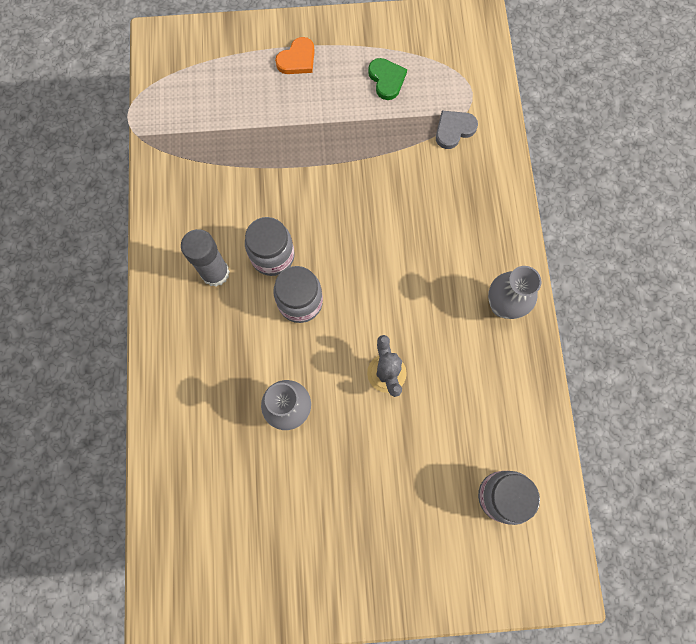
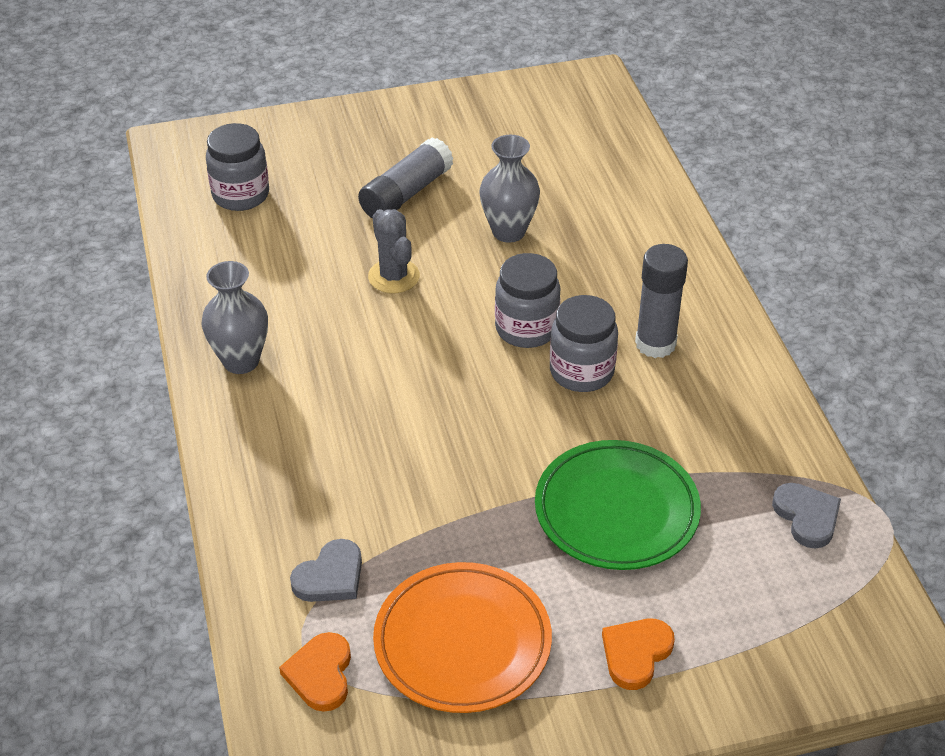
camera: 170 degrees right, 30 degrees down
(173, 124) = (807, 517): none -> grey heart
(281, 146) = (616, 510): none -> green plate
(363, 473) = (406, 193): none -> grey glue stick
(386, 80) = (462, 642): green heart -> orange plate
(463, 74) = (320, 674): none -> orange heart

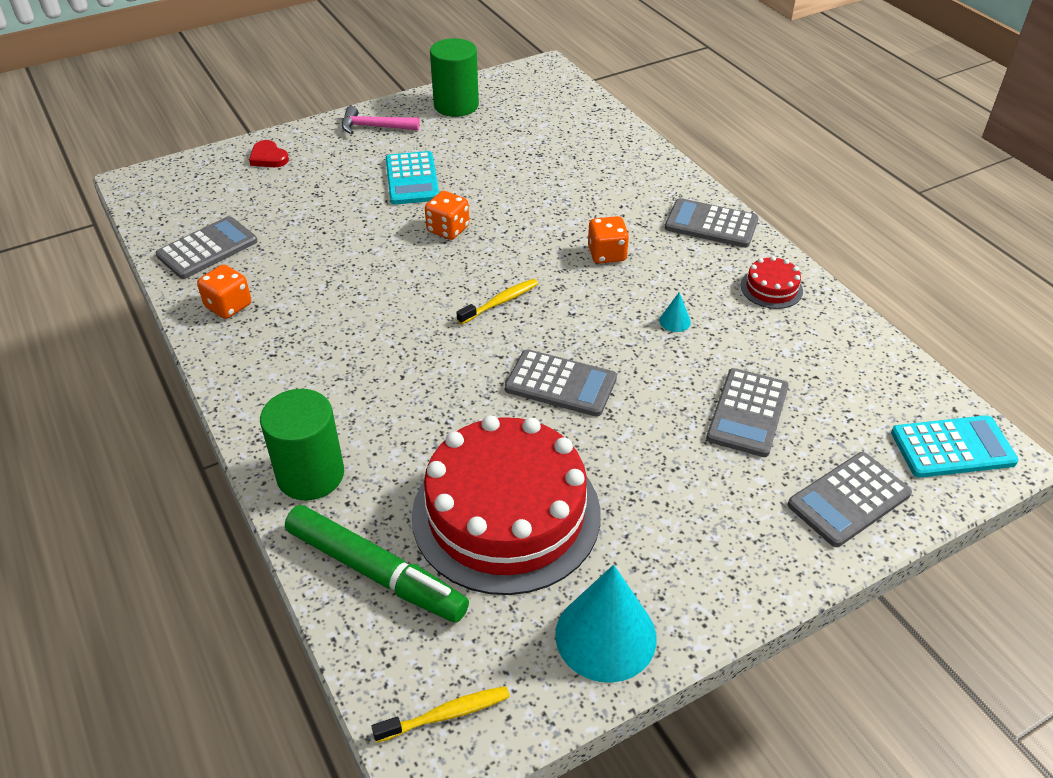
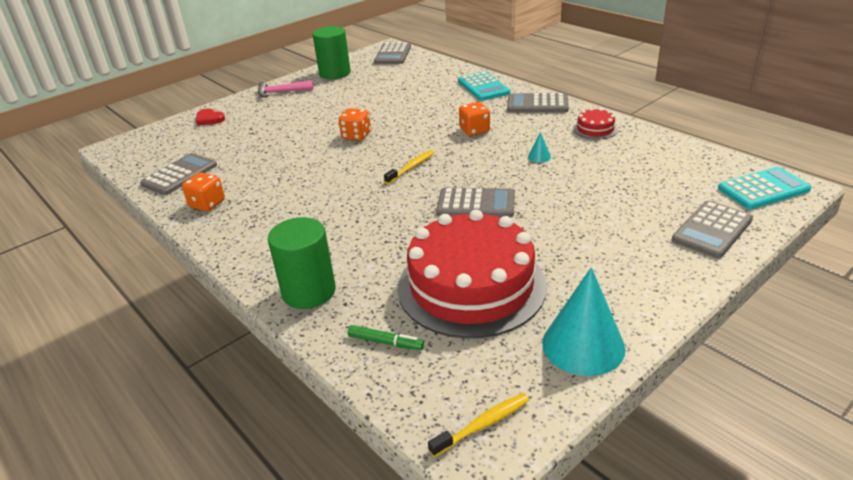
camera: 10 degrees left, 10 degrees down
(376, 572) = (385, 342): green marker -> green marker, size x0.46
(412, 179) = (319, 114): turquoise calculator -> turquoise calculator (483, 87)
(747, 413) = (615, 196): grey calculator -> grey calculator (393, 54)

------------------------

*Problem to solve*
Every line from the one with "(281, 146) = (616, 510): none -> green plate" through the end of the records is to be reproduced exactly, and the pictures are to be left out.

*Solution below*
(281, 146) = (616, 510): none -> green plate
(363, 473) = (406, 193): none -> grey glue stick
(386, 80) = (462, 642): green heart -> orange plate
(463, 74) = (320, 674): none -> orange heart

camera: 10 degrees left, 10 degrees down
(376, 572) = (385, 342): green marker -> green marker, size x0.46
(412, 179) = (319, 114): turquoise calculator -> turquoise calculator (483, 87)
(747, 413) = (615, 196): grey calculator -> grey calculator (393, 54)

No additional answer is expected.